§ Task inputs:
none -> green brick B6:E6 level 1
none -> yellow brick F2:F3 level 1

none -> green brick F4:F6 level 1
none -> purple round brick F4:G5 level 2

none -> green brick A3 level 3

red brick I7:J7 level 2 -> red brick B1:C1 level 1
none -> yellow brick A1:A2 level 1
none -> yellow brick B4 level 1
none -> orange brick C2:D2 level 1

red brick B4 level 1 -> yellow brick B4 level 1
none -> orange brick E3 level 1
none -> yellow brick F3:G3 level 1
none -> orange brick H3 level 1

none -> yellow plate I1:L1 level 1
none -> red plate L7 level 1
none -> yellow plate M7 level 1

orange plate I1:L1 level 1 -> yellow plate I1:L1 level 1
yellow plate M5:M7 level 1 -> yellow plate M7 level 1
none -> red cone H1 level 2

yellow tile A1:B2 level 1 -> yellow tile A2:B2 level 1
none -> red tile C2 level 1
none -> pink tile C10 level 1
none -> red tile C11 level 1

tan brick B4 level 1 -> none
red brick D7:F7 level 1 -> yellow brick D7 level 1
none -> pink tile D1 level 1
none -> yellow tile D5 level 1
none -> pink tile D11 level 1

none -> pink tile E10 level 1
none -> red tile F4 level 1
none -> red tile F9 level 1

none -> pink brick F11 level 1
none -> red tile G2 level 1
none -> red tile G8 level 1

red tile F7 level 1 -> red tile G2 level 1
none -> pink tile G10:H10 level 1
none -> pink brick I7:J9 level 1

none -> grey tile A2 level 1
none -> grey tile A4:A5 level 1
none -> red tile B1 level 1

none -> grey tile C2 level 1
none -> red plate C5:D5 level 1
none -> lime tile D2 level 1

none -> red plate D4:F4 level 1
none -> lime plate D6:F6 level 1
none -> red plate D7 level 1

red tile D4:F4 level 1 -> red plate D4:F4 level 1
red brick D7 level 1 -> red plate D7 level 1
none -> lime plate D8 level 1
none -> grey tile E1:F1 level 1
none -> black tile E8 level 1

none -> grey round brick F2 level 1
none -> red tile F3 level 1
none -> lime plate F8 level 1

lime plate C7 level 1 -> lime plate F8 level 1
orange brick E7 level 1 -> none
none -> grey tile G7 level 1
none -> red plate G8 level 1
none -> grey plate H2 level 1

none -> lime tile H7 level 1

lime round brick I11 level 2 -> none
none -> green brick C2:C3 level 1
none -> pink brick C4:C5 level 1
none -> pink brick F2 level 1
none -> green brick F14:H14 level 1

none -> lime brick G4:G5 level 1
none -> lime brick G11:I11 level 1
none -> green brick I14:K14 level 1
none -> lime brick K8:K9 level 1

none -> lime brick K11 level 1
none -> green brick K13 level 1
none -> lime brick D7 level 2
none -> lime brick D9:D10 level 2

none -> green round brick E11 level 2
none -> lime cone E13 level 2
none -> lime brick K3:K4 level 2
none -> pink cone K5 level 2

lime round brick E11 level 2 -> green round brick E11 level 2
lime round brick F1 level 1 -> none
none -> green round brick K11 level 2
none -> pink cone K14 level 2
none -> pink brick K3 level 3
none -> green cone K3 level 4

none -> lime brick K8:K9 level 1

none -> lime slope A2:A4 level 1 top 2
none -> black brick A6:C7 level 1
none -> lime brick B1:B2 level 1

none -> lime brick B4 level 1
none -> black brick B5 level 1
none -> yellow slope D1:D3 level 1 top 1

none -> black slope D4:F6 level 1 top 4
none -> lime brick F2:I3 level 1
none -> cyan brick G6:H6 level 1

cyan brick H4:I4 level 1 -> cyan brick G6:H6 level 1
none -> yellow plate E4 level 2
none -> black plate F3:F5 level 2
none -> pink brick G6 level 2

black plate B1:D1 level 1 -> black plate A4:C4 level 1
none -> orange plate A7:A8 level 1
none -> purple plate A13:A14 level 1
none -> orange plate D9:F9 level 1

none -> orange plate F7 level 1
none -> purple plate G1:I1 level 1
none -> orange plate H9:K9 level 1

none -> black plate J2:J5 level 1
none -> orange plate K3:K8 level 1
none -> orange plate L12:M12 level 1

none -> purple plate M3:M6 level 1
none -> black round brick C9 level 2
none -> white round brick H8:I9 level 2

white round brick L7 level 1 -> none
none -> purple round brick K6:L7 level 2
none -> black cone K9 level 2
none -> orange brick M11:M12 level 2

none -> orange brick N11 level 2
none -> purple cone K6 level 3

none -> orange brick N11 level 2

§ Your task: Above are the records; print exactly the lines from the line with "none -> lime tile D2 level 1" to the line with "none -> lime brick K11 level 1", including both, and nothing else.

§ Task answer:
none -> lime tile D2 level 1

none -> red plate D4:F4 level 1
none -> lime plate D6:F6 level 1
none -> red plate D7 level 1

red tile D4:F4 level 1 -> red plate D4:F4 level 1
red brick D7 level 1 -> red plate D7 level 1
none -> lime plate D8 level 1
none -> grey tile E1:F1 level 1
none -> black tile E8 level 1

none -> grey round brick F2 level 1
none -> red tile F3 level 1
none -> lime plate F8 level 1

lime plate C7 level 1 -> lime plate F8 level 1
orange brick E7 level 1 -> none
none -> grey tile G7 level 1
none -> red plate G8 level 1
none -> grey plate H2 level 1

none -> lime tile H7 level 1

lime round brick I11 level 2 -> none
none -> green brick C2:C3 level 1
none -> pink brick C4:C5 level 1
none -> pink brick F2 level 1
none -> green brick F14:H14 level 1

none -> lime brick G4:G5 level 1
none -> lime brick G11:I11 level 1
none -> green brick I14:K14 level 1
none -> lime brick K8:K9 level 1

none -> lime brick K11 level 1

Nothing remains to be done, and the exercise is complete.